(Stored data entries)

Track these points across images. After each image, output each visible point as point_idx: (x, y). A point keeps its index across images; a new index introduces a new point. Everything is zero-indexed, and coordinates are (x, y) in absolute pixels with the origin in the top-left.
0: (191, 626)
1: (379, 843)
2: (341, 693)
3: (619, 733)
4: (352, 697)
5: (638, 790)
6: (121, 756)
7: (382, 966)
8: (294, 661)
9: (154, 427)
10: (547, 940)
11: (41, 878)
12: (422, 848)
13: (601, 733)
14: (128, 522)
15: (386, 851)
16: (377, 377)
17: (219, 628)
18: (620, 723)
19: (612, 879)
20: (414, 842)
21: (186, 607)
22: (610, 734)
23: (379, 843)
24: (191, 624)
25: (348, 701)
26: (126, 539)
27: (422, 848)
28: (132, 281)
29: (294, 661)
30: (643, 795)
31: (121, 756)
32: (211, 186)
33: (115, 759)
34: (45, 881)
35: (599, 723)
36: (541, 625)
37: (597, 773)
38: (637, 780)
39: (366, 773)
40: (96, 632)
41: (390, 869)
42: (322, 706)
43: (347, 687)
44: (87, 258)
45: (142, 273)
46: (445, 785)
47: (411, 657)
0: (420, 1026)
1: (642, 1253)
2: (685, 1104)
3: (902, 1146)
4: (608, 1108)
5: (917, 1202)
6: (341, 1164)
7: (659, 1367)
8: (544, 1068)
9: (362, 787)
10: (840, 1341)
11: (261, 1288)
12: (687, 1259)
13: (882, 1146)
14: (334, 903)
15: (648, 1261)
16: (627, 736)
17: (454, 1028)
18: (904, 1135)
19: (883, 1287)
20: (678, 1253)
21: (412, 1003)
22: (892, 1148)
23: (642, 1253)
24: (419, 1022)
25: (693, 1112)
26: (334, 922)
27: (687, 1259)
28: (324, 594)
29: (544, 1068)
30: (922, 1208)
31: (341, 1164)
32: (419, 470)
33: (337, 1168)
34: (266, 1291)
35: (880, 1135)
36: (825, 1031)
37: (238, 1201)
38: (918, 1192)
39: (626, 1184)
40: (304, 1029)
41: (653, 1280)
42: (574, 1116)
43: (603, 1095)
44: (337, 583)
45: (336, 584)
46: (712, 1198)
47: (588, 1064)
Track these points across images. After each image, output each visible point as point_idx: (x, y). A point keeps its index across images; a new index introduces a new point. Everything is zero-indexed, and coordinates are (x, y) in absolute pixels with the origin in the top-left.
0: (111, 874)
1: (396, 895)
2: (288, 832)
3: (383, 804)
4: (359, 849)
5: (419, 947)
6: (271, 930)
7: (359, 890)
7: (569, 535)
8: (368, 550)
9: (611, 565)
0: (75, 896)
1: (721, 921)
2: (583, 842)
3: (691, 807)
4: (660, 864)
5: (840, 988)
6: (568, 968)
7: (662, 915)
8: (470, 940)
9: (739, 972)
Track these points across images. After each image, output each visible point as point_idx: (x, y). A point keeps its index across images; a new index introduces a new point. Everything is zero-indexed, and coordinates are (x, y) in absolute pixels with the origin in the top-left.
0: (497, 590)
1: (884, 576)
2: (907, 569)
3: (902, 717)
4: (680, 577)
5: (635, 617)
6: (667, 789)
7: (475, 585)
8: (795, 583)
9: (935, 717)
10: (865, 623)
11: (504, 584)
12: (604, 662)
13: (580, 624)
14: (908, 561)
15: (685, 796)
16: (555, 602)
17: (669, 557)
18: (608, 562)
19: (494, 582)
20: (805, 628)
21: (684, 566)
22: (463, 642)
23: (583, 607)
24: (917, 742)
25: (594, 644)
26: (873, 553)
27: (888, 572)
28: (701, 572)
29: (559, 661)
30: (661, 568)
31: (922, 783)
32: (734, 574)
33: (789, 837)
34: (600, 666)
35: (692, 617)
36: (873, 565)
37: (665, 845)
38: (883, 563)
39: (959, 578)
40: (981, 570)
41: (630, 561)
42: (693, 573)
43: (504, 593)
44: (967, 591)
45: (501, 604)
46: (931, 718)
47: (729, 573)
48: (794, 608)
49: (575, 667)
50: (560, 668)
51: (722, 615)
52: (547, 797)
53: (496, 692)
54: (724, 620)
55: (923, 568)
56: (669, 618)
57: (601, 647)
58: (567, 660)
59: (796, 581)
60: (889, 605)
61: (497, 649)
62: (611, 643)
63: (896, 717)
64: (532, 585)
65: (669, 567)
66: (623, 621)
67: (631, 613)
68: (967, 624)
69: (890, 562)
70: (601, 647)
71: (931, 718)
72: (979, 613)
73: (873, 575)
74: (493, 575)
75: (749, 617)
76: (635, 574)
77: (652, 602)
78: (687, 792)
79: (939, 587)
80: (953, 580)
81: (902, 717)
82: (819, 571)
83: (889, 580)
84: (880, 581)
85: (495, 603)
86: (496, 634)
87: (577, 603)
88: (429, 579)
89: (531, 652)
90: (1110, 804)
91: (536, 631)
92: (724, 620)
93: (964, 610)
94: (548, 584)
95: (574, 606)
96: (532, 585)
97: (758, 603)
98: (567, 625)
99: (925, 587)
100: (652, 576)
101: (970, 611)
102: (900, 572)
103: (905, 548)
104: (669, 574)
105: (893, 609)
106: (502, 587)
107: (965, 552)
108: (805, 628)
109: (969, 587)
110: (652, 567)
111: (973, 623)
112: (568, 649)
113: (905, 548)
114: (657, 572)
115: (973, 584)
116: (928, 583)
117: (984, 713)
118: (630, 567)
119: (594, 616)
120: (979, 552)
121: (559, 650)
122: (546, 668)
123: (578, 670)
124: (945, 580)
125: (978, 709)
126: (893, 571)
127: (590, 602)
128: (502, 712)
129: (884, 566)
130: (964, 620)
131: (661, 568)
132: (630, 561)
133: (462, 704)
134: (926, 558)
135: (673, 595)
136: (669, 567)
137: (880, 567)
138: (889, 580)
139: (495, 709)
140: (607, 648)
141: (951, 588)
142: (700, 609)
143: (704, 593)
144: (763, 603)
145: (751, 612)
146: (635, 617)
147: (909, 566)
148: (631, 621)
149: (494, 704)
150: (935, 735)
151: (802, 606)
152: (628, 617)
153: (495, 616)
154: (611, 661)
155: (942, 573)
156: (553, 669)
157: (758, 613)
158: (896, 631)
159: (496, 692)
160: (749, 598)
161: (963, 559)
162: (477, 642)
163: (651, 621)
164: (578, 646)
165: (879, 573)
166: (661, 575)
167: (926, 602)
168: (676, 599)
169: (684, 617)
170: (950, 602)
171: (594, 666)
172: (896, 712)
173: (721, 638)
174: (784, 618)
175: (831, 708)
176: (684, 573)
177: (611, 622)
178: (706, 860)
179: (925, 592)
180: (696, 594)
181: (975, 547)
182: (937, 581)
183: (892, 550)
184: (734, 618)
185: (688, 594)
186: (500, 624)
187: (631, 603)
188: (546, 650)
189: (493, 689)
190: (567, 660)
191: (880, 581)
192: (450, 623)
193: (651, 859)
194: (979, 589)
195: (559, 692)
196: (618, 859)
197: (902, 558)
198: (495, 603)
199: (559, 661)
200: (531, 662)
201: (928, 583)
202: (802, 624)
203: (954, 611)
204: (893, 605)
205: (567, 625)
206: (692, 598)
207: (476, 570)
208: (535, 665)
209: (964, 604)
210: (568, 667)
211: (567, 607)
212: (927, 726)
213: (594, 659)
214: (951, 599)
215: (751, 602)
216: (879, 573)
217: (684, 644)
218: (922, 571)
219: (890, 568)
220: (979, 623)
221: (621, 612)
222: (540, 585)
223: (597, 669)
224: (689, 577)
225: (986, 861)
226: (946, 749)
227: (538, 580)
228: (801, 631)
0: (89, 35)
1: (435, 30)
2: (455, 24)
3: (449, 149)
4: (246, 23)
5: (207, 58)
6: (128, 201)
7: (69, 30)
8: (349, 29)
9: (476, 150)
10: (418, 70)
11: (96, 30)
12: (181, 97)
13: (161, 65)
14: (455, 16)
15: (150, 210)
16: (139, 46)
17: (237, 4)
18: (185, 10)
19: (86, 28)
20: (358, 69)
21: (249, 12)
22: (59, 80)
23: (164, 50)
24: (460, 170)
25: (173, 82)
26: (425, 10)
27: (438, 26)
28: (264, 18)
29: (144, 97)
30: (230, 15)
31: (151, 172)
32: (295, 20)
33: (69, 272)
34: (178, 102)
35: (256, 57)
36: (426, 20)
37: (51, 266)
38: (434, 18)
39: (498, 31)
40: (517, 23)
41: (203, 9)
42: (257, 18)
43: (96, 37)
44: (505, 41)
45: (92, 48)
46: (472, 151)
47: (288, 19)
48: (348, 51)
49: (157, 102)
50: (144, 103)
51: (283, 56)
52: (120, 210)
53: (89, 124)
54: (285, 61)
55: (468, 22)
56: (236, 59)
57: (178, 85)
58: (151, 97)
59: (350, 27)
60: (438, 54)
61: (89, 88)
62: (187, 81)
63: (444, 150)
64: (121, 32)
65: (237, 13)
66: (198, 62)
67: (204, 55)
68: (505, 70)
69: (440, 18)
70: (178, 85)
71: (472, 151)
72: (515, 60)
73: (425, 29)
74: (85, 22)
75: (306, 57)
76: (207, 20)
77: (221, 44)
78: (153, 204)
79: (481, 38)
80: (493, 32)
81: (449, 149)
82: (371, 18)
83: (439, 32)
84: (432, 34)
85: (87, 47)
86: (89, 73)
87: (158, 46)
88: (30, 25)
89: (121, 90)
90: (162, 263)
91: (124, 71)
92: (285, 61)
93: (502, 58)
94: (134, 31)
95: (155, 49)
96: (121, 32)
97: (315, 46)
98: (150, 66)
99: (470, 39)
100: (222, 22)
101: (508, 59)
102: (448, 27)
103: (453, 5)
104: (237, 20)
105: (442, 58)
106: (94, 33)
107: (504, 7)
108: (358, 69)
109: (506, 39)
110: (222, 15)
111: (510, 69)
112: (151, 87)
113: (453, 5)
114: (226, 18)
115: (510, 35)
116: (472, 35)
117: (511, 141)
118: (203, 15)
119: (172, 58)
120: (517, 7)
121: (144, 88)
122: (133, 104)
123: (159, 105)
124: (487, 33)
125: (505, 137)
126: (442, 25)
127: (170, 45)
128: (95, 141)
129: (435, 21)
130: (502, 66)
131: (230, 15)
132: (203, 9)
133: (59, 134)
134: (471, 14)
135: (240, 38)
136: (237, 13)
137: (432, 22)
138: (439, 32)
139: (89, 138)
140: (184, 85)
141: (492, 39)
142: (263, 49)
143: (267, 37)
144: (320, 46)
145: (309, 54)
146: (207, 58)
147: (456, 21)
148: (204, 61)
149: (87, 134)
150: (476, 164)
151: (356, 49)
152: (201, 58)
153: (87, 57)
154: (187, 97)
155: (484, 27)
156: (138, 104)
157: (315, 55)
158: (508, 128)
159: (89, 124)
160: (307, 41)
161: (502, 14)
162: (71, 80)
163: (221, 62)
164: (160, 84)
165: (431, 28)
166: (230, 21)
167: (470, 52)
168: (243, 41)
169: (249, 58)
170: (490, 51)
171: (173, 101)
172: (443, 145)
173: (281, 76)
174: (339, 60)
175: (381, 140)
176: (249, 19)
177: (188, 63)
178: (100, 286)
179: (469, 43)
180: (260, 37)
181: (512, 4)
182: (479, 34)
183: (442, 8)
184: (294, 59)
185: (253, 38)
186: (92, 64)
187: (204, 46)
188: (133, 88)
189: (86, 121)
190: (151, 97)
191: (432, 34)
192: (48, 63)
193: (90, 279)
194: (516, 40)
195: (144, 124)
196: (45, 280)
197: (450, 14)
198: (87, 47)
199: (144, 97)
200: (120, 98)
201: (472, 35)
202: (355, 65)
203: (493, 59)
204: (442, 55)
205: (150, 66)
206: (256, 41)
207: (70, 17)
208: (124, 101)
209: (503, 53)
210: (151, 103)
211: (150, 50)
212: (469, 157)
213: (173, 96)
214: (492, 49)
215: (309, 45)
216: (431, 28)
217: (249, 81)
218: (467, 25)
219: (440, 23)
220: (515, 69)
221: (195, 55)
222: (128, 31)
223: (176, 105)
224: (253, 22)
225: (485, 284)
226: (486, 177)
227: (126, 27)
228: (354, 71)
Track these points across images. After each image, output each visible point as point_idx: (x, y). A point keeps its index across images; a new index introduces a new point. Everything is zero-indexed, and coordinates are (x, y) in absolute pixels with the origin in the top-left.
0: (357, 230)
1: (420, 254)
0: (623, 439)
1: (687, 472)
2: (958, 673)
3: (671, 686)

◆ TASK DESCRIPTION ◆
Rewrite everything from the start of the records down to and including the line that contains "7: (569, 535)" as a JSON list of strings, with one string per line and any blank lines left out.

◆ THE COMPLETED TASK ◆
[
  "Track these points across images. After each image, output each visible point as point_idx: (x, y). A point keeps its index across images; a new index introduces a new point. Everything is zero-indexed, and coordinates are (x, y) in absolute pixels with the origin in the top-left.",
  "0: (191, 626)",
  "1: (379, 843)",
  "2: (341, 693)",
  "3: (619, 733)",
  "4: (352, 697)",
  "5: (638, 790)",
  "6: (121, 756)",
  "7: (382, 966)",
  "8: (294, 661)",
  "9: (154, 427)",
  "10: (547, 940)",
  "11: (41, 878)",
  "12: (422, 848)",
  "13: (601, 733)",
  "14: (128, 522)",
  "15: (386, 851)",
  "16: (377, 377)",
  "17: (219, 628)",
  "18: (620, 723)",
  "19: (612, 879)",
  "20: (414, 842)",
  "21: (186, 607)",
  "22: (610, 734)",
  "23: (379, 843)",
  "24: (191, 624)",
  "25: (348, 701)",
  "26: (126, 539)",
  "27: (422, 848)",
  "28: (132, 281)",
  "29: (294, 661)",
  "30: (643, 795)",
  "31: (121, 756)",
  "32: (211, 186)",
  "33: (115, 759)",
  "34: (45, 881)",
  "35: (599, 723)",
  "36: (541, 625)",
  "37: (597, 773)",
  "38: (637, 780)",
  "39: (366, 773)",
  "40: (96, 632)",
  "41: (390, 869)",
  "42: (322, 706)",
  "43: (347, 687)",
  "44: (87, 258)",
  "45: (142, 273)",
  "46: (445, 785)",
  "47: (411, 657)",
  "0: (420, 1026)",
  "1: (642, 1253)",
  "2: (685, 1104)",
  "3: (902, 1146)",
  "4: (608, 1108)",
  "5: (917, 1202)",
  "6: (341, 1164)",
  "7: (659, 1367)",
  "8: (544, 1068)",
  "9: (362, 787)",
  "10: (840, 1341)",
  "11: (261, 1288)",
  "12: (687, 1259)",
  "13: (882, 1146)",
  "14: (334, 903)",
  "15: (648, 1261)",
  "16: (627, 736)",
  "17: (454, 1028)",
  "18: (904, 1135)",
  "19: (883, 1287)",
  "20: (678, 1253)",
  "21: (412, 1003)",
  "22: (892, 1148)",
  "23: (642, 1253)",
  "24: (419, 1022)",
  "25: (693, 1112)",
  "26: (334, 922)",
  "27: (687, 1259)",
  "28: (324, 594)",
  "29: (544, 1068)",
  "30: (922, 1208)",
  "31: (341, 1164)",
  "32: (419, 470)",
  "33: (337, 1168)",
  "34: (266, 1291)",
  "35: (880, 1135)",
  "36: (825, 1031)",
  "37: (238, 1201)",
  "38: (918, 1192)",
  "39: (626, 1184)",
  "40: (304, 1029)",
  "41: (653, 1280)",
  "42: (574, 1116)",
  "43: (603, 1095)",
  "44: (337, 583)",
  "45: (336, 584)",
  "46: (712, 1198)",
  "47: (588, 1064)",
  "Track these points across images. After each image, output each visible point as point_idx: (x, y). A point keeps its index across images; a new index introduces a new point. Everything is zero-indexed, and coordinates are (x, y) in absolute pixels with the origin in the top-left.",
  "0: (111, 874)",
  "1: (396, 895)",
  "2: (288, 832)",
  "3: (383, 804)",
  "4: (359, 849)",
  "5: (419, 947)",
  "6: (271, 930)",
  "7: (359, 890)",
  "7: (569, 535)"
]